- Directions
Report the number of lines in the data below where the string "yellow" shows up, and only that number.

- Object change descriptions
"""

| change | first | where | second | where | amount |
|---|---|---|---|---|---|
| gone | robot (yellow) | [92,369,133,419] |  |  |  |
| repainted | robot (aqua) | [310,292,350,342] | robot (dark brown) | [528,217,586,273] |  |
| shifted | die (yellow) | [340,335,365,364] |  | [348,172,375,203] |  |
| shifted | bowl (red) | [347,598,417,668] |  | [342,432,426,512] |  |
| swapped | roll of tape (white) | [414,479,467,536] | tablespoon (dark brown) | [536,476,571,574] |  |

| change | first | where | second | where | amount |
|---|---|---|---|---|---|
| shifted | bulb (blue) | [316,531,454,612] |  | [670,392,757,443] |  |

"""
"""

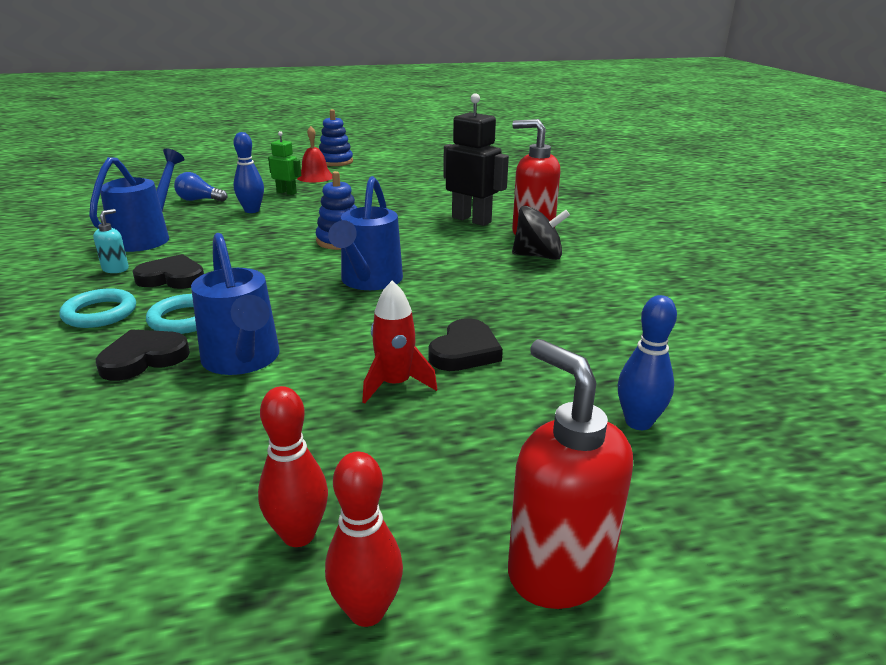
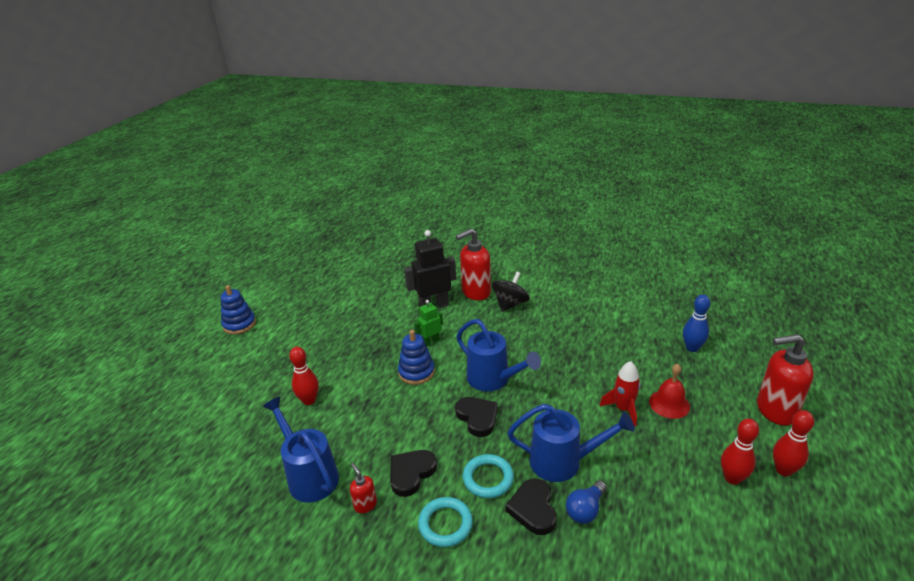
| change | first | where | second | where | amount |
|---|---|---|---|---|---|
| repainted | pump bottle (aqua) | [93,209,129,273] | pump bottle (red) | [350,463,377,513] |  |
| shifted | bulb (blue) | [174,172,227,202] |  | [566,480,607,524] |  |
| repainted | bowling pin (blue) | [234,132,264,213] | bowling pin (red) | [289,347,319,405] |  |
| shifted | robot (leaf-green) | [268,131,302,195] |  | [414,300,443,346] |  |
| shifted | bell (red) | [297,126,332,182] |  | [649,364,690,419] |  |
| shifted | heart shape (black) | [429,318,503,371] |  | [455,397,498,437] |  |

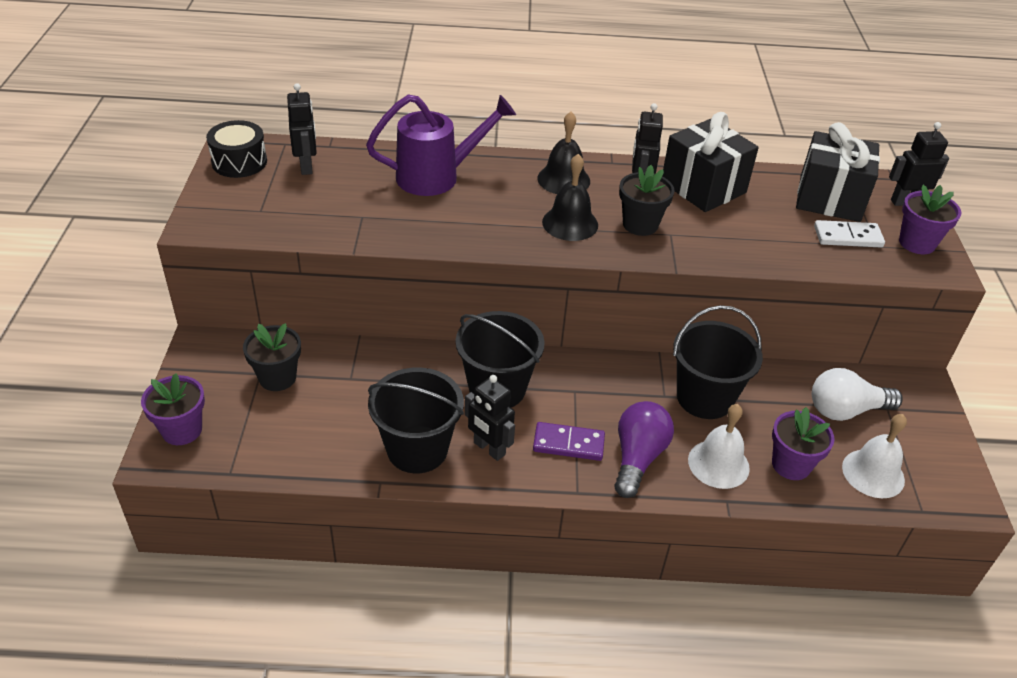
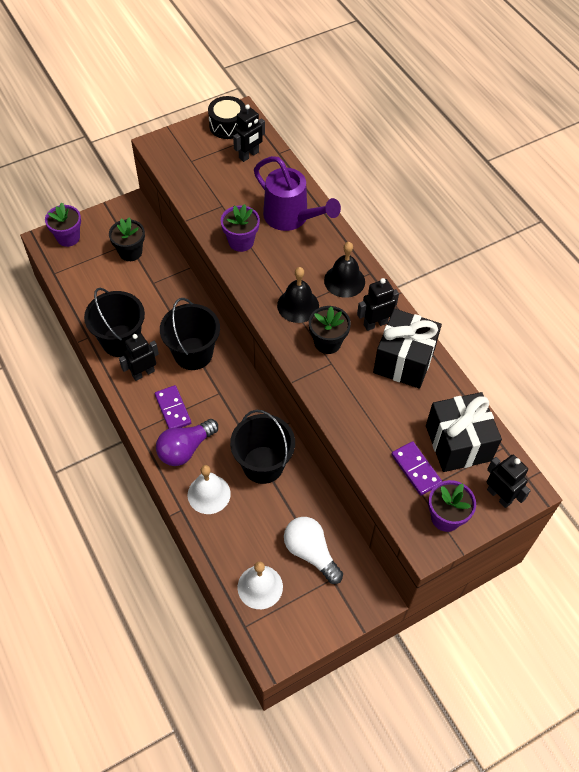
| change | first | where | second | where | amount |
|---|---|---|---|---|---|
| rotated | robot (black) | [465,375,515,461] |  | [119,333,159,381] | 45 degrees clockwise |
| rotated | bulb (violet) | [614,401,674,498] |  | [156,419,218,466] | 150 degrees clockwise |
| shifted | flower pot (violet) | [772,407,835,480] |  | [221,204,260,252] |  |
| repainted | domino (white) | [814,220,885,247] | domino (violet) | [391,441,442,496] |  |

"""

- Output
2